== Supplied entries
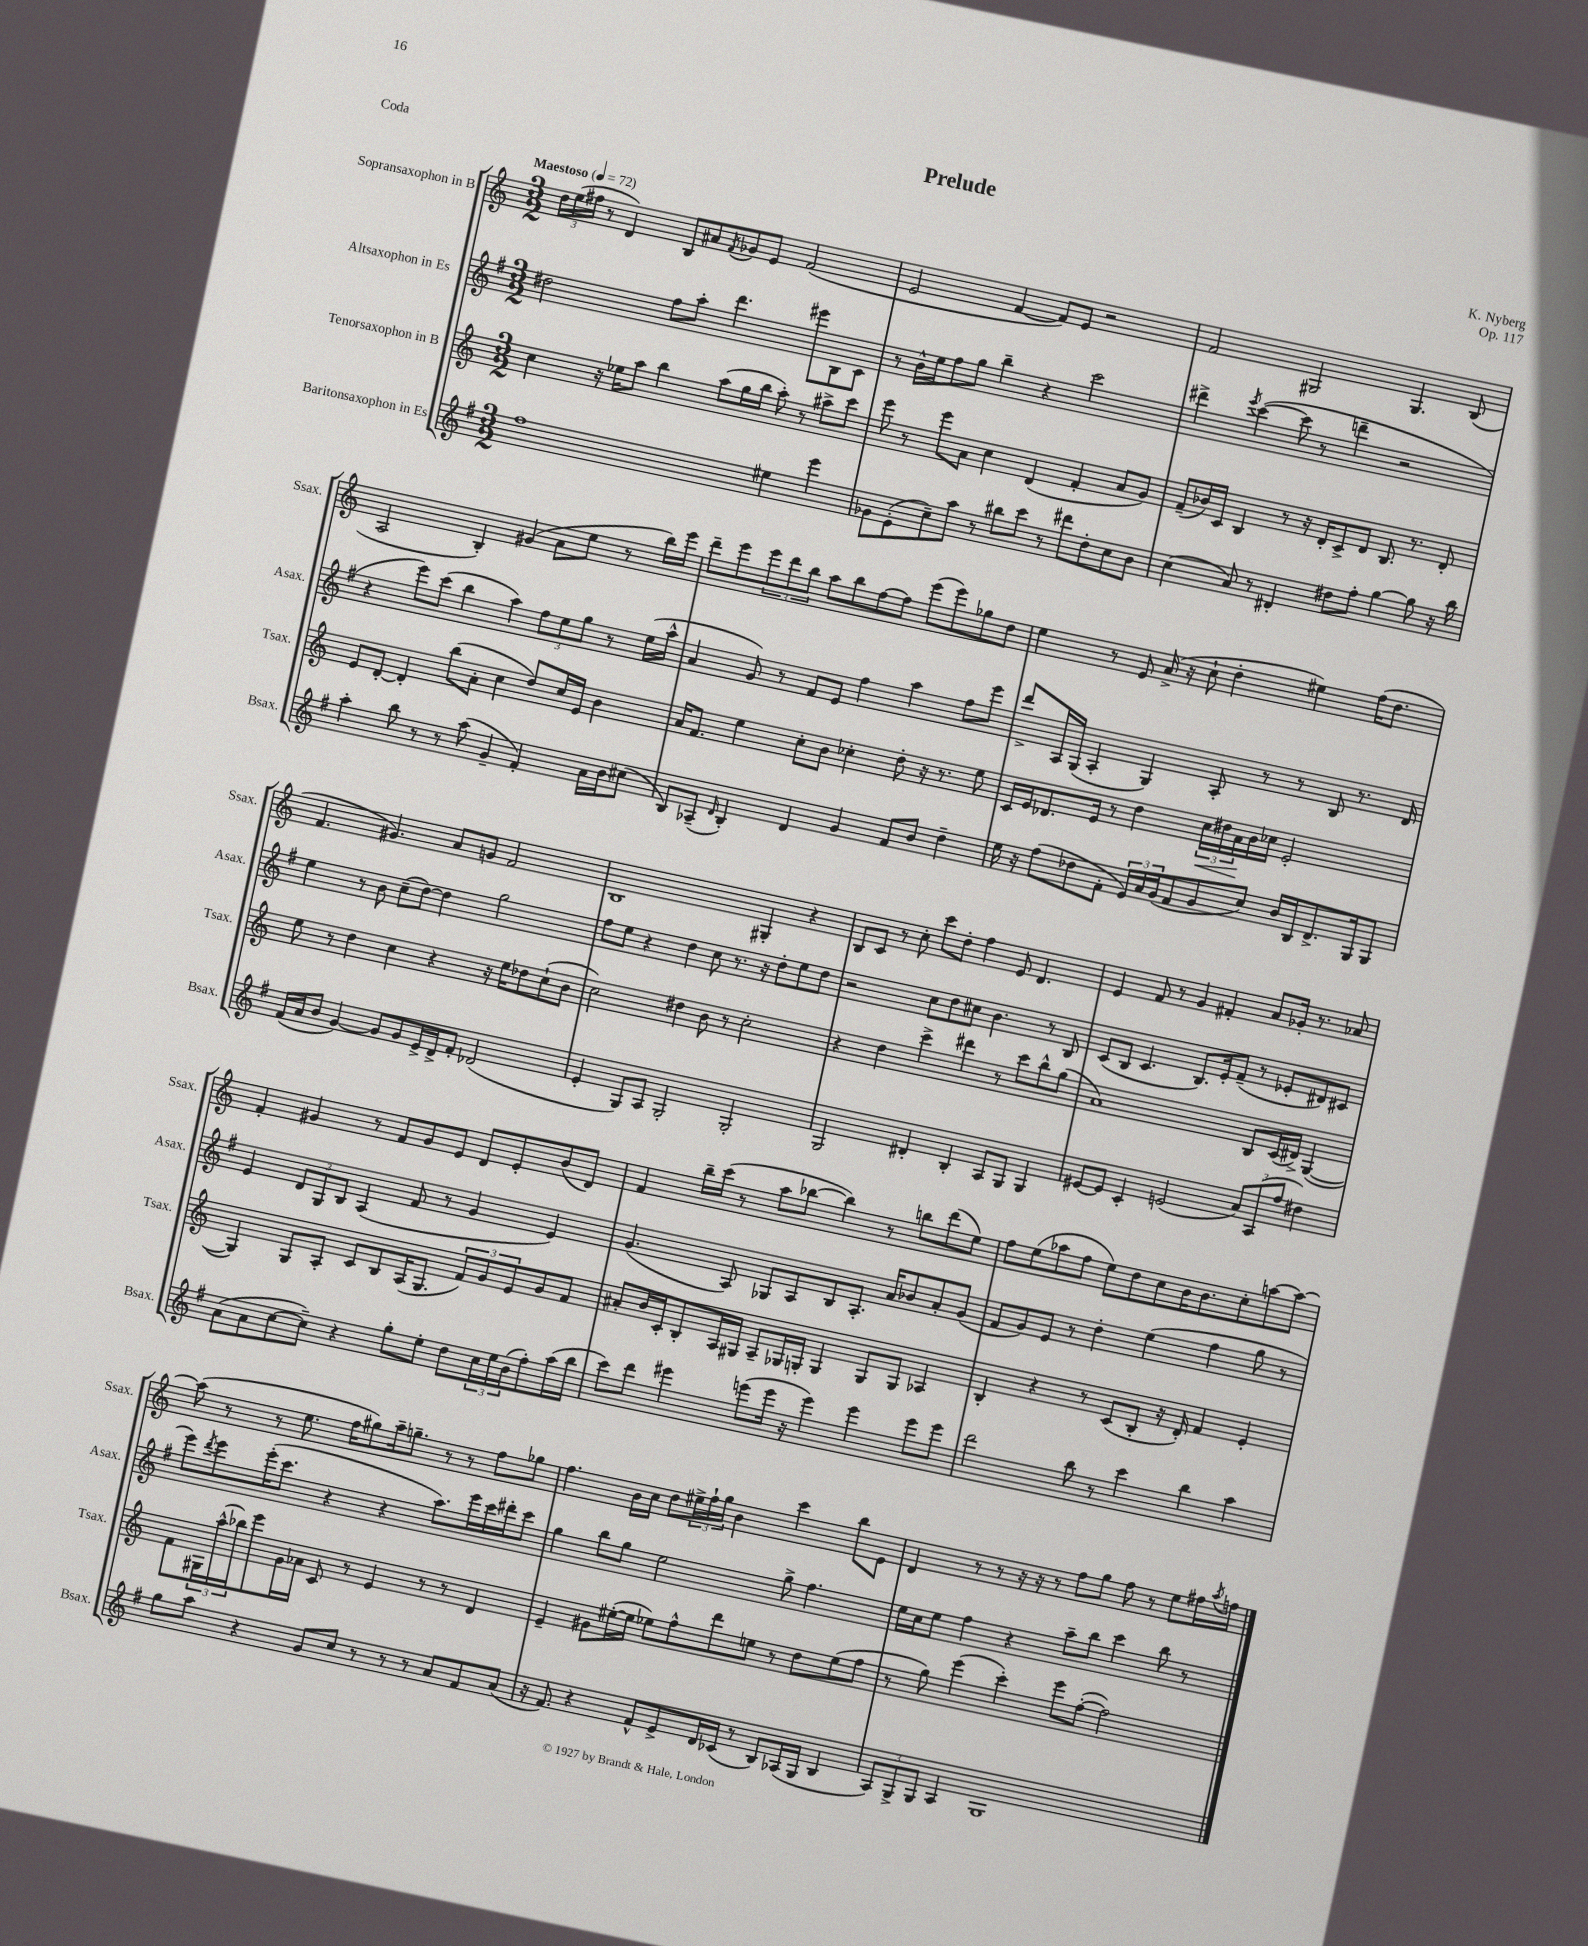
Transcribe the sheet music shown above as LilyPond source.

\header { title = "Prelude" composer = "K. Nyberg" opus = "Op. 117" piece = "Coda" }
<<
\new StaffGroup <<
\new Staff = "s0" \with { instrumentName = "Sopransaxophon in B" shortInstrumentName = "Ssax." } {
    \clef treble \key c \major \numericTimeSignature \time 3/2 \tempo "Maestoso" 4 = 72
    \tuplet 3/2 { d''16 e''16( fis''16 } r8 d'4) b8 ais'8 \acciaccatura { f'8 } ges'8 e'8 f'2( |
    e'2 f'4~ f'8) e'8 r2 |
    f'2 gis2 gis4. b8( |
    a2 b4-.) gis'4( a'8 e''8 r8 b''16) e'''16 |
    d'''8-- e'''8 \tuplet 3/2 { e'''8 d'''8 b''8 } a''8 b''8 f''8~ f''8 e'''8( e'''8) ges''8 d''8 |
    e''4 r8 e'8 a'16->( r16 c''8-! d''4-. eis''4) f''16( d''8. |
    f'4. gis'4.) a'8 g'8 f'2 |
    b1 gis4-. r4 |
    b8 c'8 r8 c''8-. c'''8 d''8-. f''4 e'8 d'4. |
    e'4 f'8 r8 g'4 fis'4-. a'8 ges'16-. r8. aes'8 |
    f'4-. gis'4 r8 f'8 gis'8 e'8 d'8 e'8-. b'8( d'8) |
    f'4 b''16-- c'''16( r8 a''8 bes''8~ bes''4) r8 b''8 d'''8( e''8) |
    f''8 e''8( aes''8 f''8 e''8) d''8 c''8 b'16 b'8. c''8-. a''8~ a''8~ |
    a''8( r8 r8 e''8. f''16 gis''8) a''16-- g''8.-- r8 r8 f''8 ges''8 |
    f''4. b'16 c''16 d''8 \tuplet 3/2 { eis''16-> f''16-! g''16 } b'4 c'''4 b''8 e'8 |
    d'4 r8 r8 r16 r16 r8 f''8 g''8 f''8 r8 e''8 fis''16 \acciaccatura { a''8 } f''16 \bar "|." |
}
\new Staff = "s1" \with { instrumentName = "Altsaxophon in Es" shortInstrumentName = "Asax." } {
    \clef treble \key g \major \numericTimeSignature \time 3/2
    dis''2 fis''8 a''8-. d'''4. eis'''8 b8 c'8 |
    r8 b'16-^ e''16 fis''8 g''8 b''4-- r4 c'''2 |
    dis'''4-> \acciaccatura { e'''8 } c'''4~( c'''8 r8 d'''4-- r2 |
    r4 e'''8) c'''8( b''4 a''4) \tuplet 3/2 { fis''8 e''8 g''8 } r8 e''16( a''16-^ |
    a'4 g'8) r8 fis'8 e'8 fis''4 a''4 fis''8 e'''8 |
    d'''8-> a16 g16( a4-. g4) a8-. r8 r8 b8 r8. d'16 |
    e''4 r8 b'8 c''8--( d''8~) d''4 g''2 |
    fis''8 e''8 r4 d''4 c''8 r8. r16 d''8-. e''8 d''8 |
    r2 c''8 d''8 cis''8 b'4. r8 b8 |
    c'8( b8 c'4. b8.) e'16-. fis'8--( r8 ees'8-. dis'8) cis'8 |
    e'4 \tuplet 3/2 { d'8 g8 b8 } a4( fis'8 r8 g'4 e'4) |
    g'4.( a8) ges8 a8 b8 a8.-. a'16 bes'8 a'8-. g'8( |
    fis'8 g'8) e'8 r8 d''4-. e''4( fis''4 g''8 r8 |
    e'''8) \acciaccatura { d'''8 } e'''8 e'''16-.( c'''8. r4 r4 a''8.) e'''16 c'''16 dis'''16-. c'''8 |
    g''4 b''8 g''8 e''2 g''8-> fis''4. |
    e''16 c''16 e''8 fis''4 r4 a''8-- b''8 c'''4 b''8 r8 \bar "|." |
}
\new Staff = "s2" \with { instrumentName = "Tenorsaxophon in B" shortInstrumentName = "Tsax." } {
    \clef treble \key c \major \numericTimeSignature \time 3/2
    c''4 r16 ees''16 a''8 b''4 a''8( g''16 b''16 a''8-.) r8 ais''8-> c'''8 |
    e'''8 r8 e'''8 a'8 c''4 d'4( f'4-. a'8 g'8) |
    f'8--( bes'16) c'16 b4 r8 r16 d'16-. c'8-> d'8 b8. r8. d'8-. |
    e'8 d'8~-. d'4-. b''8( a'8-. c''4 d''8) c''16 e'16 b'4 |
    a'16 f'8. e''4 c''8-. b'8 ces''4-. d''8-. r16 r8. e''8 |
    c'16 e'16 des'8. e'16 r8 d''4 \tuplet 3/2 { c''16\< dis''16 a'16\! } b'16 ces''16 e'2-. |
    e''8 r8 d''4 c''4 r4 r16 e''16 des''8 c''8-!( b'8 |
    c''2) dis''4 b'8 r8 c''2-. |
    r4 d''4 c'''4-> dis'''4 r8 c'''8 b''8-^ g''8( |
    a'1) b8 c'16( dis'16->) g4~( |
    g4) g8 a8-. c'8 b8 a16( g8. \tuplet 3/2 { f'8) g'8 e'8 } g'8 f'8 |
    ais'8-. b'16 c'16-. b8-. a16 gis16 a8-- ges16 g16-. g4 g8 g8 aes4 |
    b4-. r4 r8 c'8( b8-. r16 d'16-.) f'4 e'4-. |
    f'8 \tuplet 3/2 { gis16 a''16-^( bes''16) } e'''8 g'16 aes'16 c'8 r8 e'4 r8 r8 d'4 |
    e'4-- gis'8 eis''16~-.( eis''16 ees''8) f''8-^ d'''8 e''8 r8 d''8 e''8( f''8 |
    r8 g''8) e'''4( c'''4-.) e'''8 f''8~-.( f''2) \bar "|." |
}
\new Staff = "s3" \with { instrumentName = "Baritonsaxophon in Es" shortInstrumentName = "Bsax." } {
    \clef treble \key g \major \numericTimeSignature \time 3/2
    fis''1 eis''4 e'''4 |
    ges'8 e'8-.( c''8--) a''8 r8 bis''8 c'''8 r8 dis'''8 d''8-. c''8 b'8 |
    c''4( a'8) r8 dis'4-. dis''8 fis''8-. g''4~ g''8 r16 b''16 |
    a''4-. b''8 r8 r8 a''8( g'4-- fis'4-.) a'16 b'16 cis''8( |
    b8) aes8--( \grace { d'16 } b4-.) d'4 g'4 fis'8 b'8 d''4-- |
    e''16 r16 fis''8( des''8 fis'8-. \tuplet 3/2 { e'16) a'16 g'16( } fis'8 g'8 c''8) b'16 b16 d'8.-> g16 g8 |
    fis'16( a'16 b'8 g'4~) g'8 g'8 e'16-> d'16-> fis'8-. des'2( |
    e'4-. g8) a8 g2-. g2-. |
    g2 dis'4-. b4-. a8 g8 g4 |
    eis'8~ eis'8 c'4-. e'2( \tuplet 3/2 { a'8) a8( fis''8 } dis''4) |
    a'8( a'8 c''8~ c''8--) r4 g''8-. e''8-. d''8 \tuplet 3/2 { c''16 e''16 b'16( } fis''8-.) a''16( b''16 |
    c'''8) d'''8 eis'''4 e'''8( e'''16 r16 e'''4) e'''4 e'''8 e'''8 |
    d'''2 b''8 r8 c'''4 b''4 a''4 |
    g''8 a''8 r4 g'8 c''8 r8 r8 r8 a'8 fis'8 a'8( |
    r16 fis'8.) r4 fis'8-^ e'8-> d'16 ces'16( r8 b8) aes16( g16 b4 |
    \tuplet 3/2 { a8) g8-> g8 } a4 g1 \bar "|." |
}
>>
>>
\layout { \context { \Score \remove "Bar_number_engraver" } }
====
_What is asked:_ Report every line of the records that contains the word "clef".

_Correct answer:_
    \clef treble \key c \major \numericTimeSignature \time 3/2 \tempo "Maestoso" 4 = 72
    \clef treble \key g \major \numericTimeSignature \time 3/2
    \clef treble \key c \major \numericTimeSignature \time 3/2
    \clef treble \key g \major \numericTimeSignature \time 3/2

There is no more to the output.